───── Source data ─────
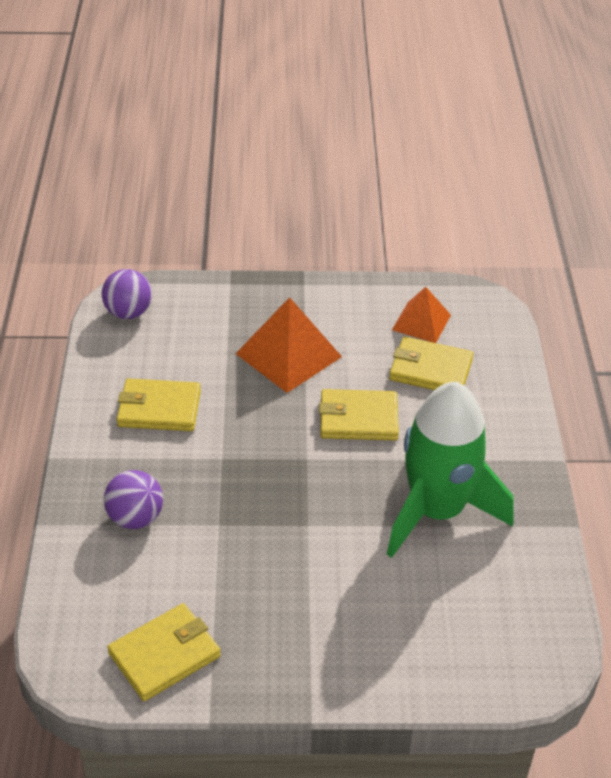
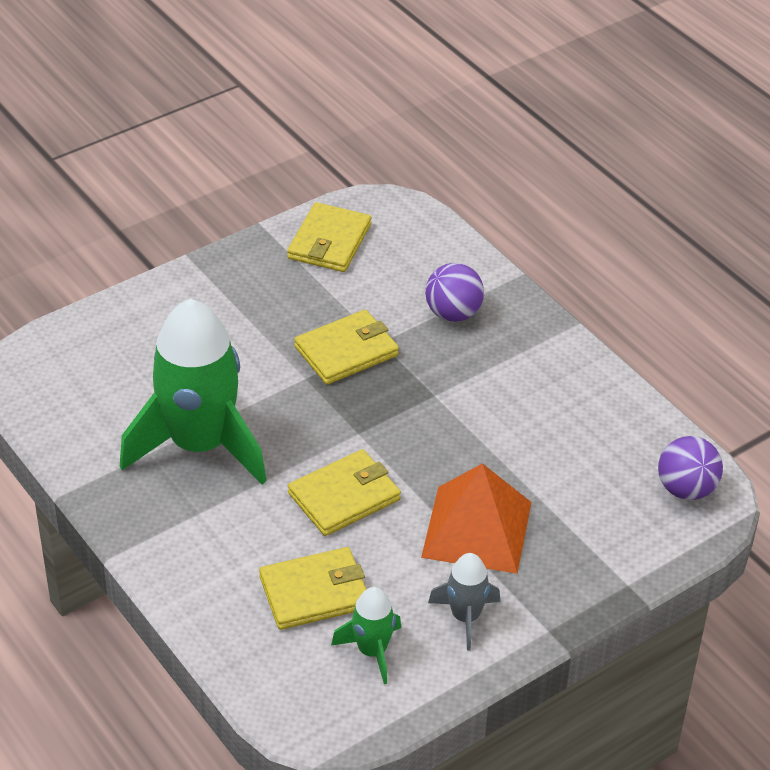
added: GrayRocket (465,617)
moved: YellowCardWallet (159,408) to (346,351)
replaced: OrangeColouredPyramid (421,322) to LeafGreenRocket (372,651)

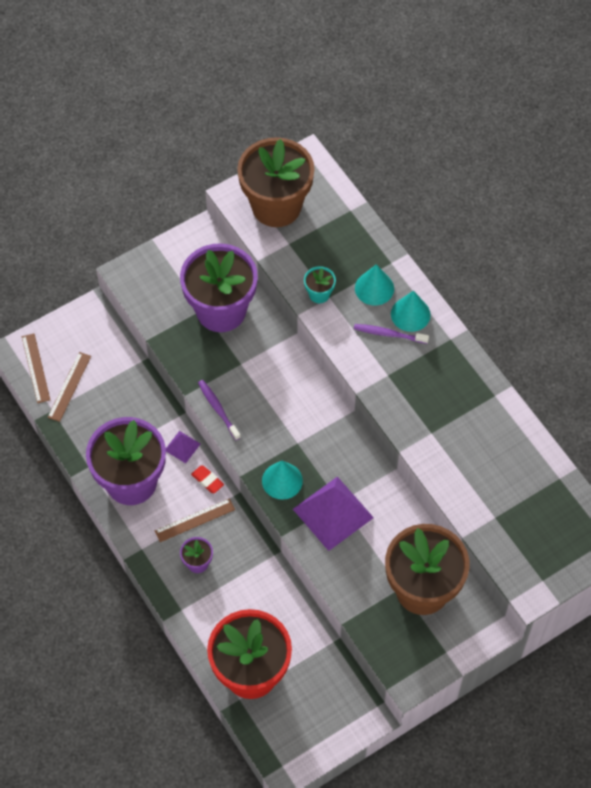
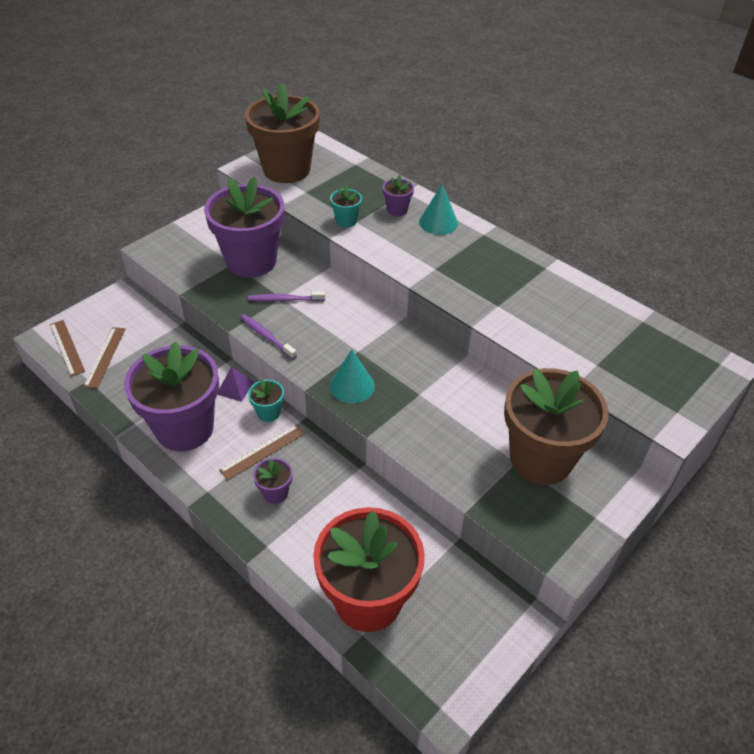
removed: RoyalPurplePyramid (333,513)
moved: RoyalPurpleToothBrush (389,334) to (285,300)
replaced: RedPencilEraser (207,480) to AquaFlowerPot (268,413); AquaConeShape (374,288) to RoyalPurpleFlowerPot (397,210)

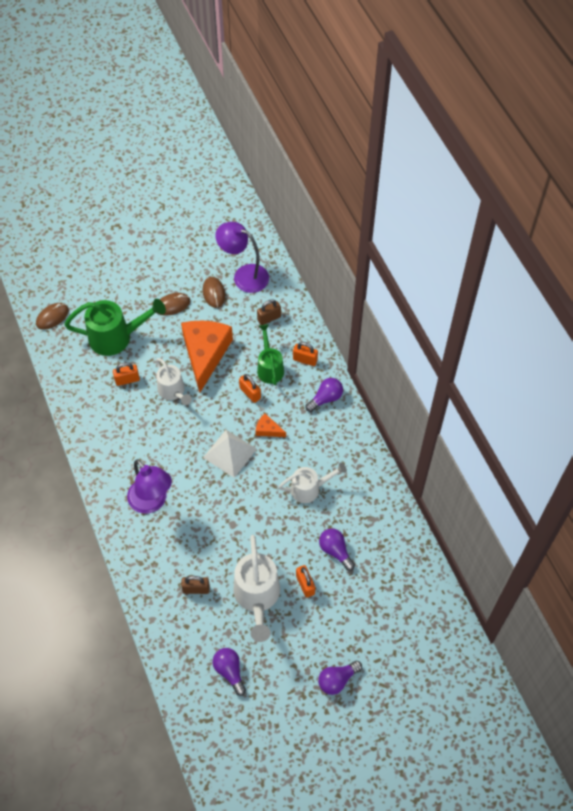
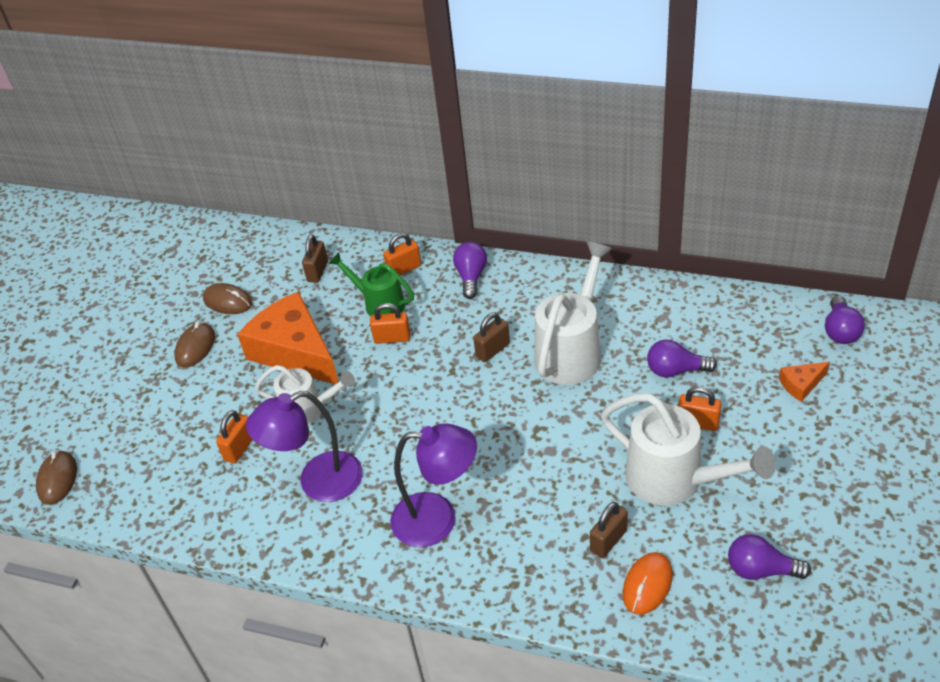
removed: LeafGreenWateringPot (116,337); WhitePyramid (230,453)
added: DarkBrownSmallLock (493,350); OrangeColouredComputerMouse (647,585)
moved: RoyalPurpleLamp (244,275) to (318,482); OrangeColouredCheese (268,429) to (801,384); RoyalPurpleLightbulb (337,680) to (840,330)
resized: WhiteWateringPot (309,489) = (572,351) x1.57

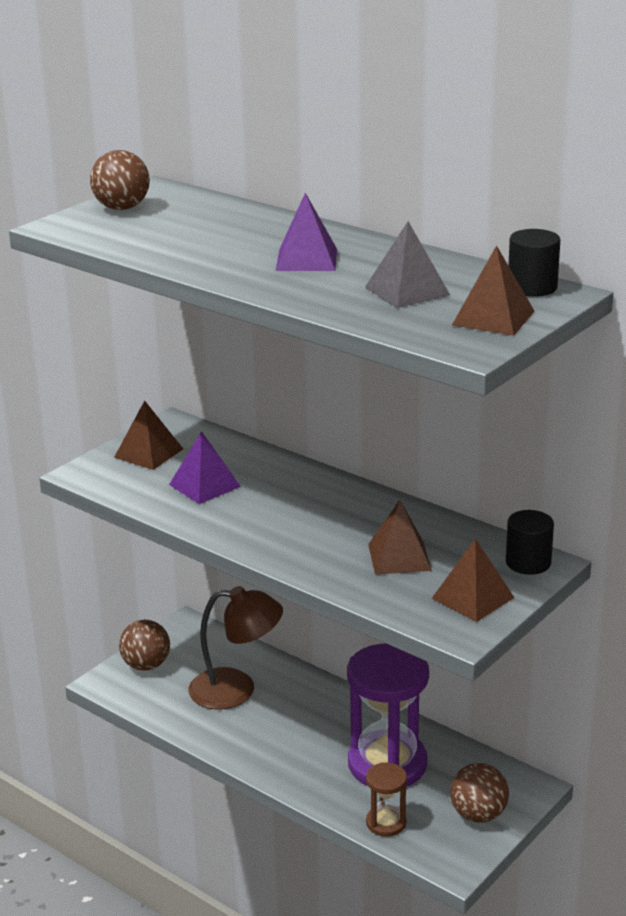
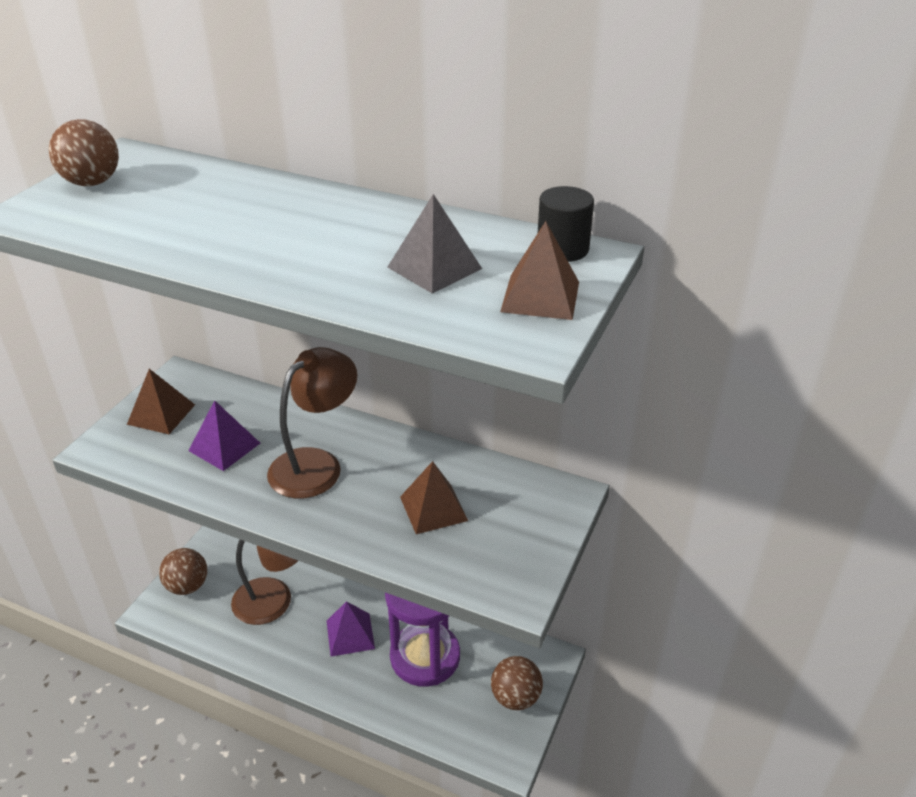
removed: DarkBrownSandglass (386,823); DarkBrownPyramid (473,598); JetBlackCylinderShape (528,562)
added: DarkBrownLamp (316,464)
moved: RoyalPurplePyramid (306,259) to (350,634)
─────
» Requirement
Transcribe exactly, starting at the line with "removed: DarkBrownSandglass (386,823);" and continuing through the last line of the data above; leave out all earlier lines.

» Exercise output
removed: DarkBrownSandglass (386,823); DarkBrownPyramid (473,598); JetBlackCylinderShape (528,562)
added: DarkBrownLamp (316,464)
moved: RoyalPurplePyramid (306,259) to (350,634)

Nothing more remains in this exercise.